[[ Records supplied, beginning ]]

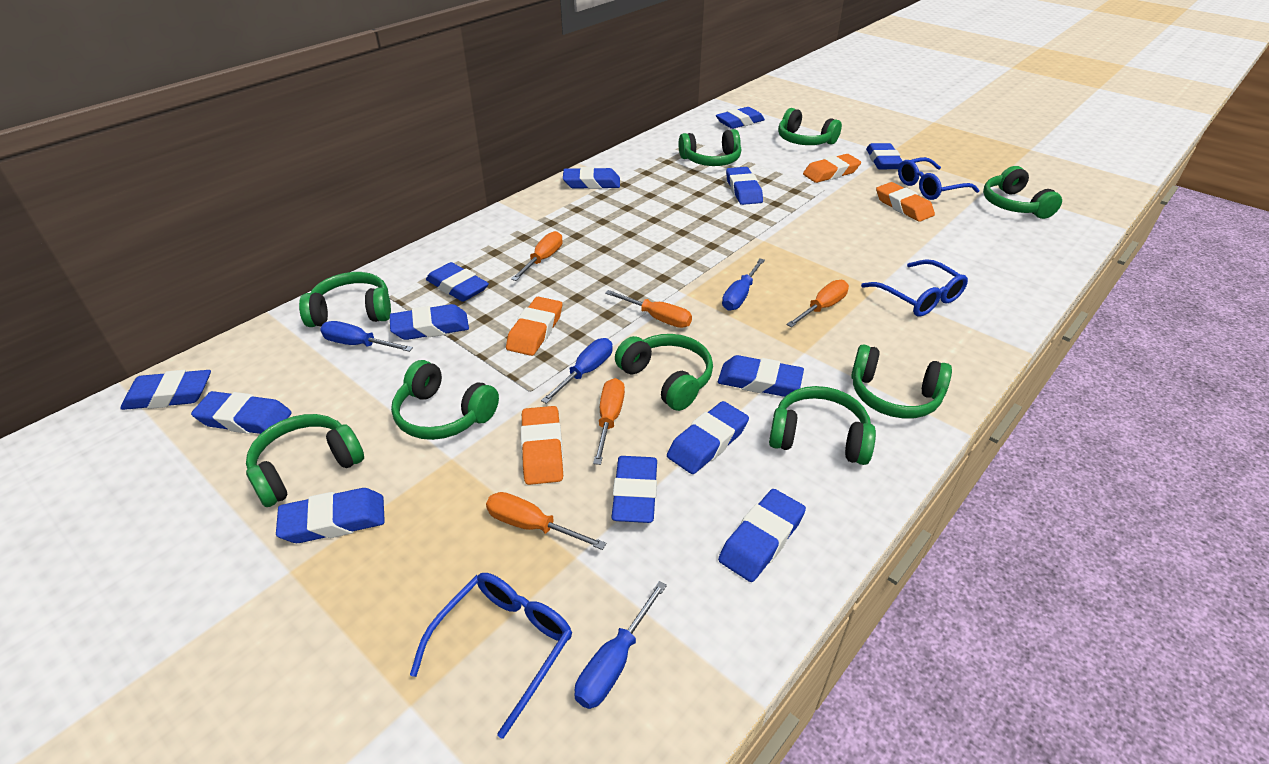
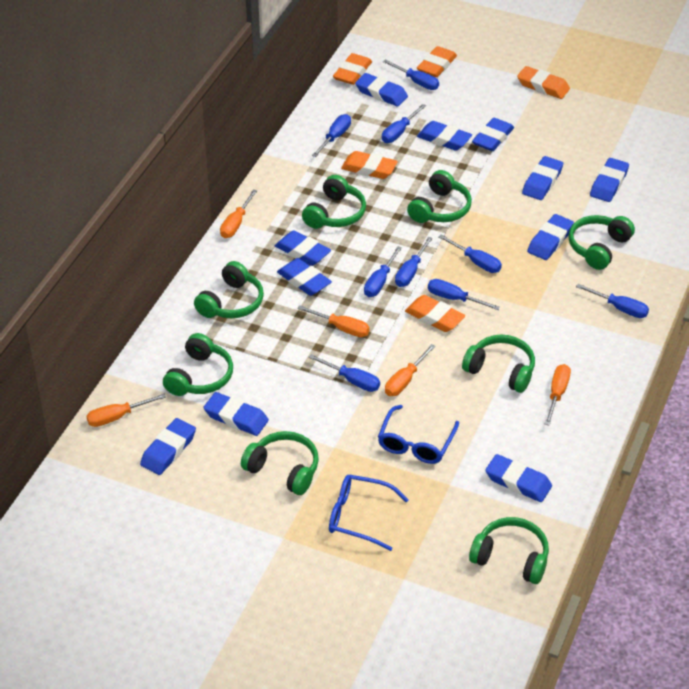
blue eraser: 13 -> 11
blue glasses: 3 -> 2
blue screwdriver: 4 -> 9
green headphones: 9 -> 8
orange eraser: 4 -> 5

[[ Records supplied, end ]]

— Try it —
Starting from the line with "blue screwdriver: 4 -> 9", write out every remaining line of the data above exactly, the final line included, and nothing before it.

— Response to this task —
blue screwdriver: 4 -> 9
green headphones: 9 -> 8
orange eraser: 4 -> 5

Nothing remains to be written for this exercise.